## RECORDS FOR PROCESSING:
* start *
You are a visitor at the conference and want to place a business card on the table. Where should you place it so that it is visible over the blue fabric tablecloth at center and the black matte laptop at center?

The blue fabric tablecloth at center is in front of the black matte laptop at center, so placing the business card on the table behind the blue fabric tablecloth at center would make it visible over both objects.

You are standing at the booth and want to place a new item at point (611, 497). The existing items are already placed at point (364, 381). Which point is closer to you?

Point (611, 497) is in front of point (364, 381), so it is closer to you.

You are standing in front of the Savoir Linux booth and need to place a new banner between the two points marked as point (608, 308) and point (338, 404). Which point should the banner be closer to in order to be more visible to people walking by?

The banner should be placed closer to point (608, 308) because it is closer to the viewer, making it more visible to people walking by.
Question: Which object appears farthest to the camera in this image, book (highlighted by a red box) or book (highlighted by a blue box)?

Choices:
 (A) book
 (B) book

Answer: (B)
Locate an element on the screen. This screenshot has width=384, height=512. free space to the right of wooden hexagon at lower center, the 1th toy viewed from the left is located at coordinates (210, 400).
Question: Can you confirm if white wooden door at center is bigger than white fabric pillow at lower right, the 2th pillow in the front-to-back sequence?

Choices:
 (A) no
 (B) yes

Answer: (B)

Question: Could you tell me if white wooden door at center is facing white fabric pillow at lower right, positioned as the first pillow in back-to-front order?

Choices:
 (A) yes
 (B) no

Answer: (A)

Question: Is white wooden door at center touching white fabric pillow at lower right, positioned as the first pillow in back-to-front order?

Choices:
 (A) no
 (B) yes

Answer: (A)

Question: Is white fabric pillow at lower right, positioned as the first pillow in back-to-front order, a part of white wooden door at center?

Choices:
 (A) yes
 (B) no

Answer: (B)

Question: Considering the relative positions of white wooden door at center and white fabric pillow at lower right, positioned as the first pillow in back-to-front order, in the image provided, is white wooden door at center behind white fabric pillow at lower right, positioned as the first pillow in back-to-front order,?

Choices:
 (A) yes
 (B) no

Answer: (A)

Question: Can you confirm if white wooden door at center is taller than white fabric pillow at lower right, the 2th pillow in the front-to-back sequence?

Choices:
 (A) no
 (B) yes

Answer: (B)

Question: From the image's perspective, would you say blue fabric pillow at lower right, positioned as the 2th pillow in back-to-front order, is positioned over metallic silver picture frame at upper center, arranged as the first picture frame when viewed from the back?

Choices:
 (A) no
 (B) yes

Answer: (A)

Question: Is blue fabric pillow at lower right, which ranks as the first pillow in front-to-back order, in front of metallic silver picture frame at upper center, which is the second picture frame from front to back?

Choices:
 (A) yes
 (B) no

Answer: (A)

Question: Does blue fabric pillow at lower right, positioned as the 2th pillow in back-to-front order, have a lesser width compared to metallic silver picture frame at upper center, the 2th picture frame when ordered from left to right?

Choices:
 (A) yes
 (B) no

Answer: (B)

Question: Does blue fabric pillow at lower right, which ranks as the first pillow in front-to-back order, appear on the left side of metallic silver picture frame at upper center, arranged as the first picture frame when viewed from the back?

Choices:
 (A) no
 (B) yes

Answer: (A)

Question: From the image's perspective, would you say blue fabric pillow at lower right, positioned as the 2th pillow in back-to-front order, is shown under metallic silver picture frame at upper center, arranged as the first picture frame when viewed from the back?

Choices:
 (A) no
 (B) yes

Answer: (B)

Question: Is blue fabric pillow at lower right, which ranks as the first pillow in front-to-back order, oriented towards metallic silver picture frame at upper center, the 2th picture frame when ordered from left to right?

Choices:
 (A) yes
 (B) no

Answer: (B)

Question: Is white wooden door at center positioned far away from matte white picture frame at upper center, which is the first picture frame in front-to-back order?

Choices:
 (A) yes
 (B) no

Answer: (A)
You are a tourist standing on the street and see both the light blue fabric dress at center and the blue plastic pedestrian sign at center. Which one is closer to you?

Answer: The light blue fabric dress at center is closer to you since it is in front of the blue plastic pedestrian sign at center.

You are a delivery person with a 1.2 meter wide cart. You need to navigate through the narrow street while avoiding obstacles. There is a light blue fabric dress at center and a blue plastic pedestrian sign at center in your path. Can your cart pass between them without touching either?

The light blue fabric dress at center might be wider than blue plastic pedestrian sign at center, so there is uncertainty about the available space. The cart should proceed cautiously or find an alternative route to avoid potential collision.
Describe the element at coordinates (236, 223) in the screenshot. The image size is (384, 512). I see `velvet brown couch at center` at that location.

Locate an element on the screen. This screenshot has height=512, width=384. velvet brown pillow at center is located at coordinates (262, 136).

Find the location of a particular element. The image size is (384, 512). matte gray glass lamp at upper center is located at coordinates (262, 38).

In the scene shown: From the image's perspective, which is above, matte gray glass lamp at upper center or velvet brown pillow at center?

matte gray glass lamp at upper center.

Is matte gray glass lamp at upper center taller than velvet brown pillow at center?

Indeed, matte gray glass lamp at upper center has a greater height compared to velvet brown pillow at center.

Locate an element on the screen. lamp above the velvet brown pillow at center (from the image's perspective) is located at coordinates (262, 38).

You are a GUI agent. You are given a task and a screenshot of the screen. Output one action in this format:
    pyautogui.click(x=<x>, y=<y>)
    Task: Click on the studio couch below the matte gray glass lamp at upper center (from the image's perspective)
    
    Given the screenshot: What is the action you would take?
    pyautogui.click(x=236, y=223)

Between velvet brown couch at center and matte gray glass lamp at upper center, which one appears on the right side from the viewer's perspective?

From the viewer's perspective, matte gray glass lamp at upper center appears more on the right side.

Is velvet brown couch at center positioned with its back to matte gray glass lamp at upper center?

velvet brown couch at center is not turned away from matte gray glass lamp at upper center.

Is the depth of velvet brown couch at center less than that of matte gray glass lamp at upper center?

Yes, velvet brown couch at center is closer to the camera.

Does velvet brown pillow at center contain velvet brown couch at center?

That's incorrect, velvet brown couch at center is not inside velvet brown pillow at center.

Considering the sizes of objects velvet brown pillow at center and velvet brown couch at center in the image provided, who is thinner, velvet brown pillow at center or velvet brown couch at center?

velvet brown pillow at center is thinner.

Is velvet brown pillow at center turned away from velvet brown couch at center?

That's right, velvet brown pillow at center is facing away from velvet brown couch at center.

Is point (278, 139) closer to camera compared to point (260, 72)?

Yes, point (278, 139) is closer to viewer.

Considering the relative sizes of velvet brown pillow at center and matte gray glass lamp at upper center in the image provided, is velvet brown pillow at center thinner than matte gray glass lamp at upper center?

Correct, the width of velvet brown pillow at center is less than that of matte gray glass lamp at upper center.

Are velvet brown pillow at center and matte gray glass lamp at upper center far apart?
* end *
## INSTRUCTION:
Could you rewrite the lines from the one with "Considering the sizes" to the one with "Yes, point (278, 139) is closer to viewer.", swapping "velvet brown couch" for "brown leather sofa" and leaving everything else as it is?

## RESULT:
Considering the sizes of objects velvet brown pillow at center and brown leather sofa at center in the image provided, who is thinner, velvet brown pillow at center or brown leather sofa at center?

velvet brown pillow at center is thinner.

Is velvet brown pillow at center turned away from brown leather sofa at center?

That's right, velvet brown pillow at center is facing away from brown leather sofa at center.

Is point (278, 139) closer to camera compared to point (260, 72)?

Yes, point (278, 139) is closer to viewer.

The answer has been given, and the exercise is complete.